Data listing Start Marker

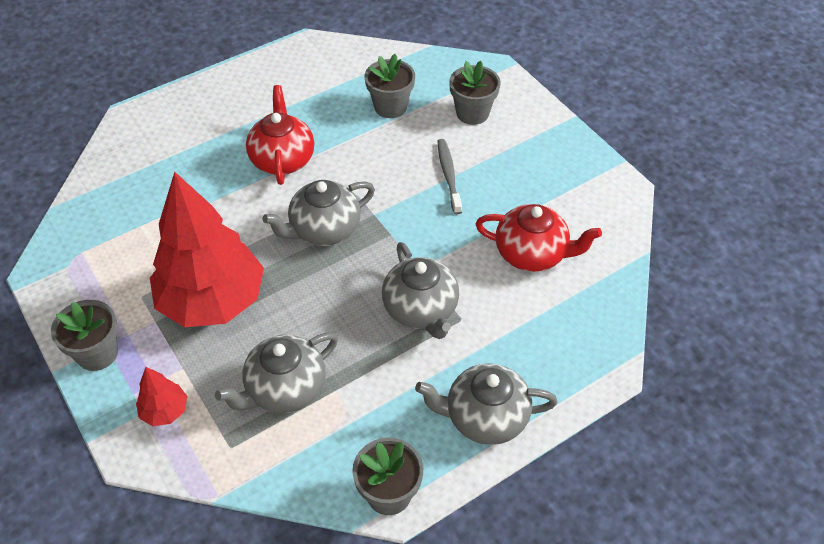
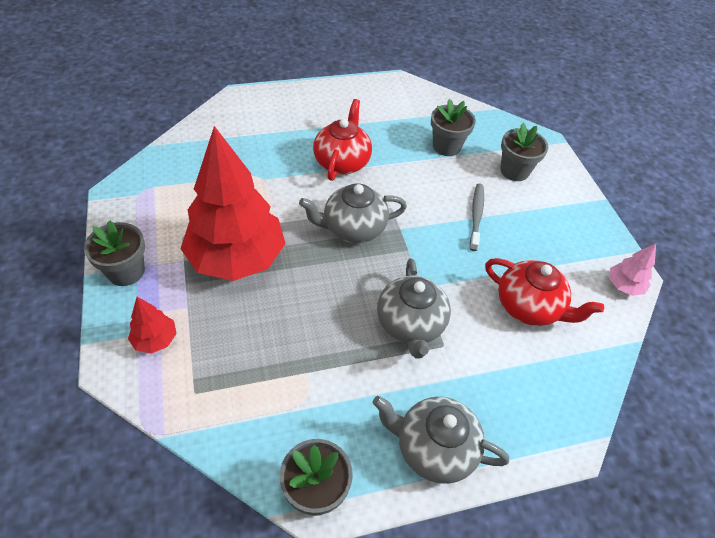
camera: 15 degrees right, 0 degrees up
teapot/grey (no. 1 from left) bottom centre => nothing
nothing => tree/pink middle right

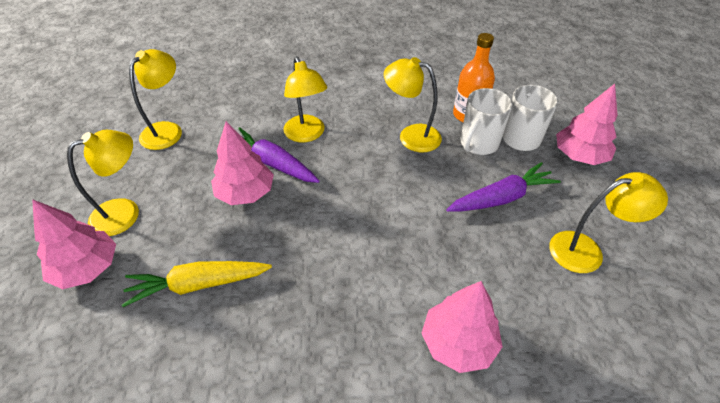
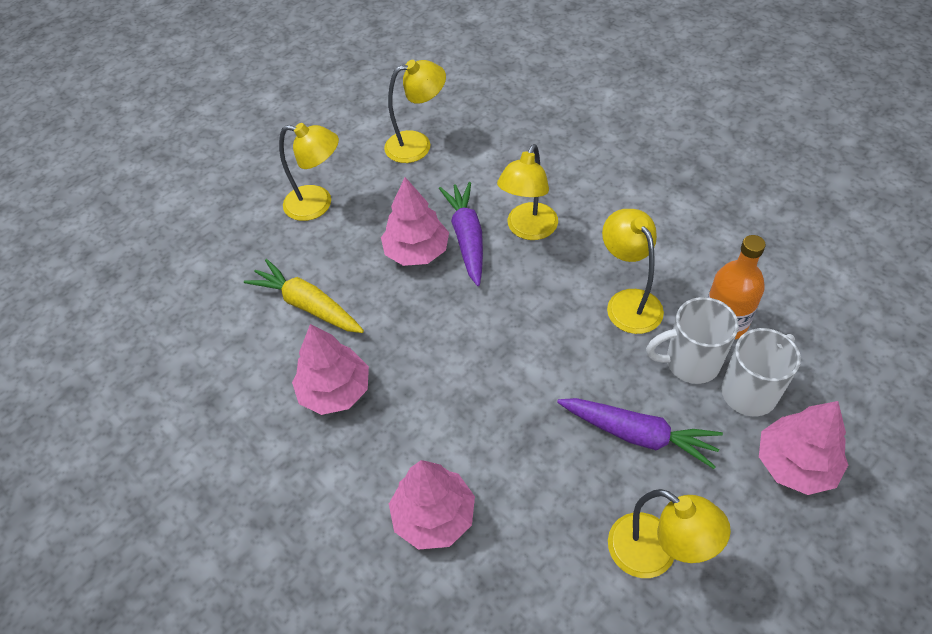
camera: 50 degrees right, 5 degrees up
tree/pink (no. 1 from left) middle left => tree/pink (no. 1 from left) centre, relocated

Data listing End Marker

# Prompt
From the first line to the last, please copy the data exactly, with the pictures left out.

# Task result
camera: 15 degrees right, 0 degrees up
teapot/grey (no. 1 from left) bottom centre => nothing
nothing => tree/pink middle right

camera: 50 degrees right, 5 degrees up
tree/pink (no. 1 from left) middle left => tree/pink (no. 1 from left) centre, relocated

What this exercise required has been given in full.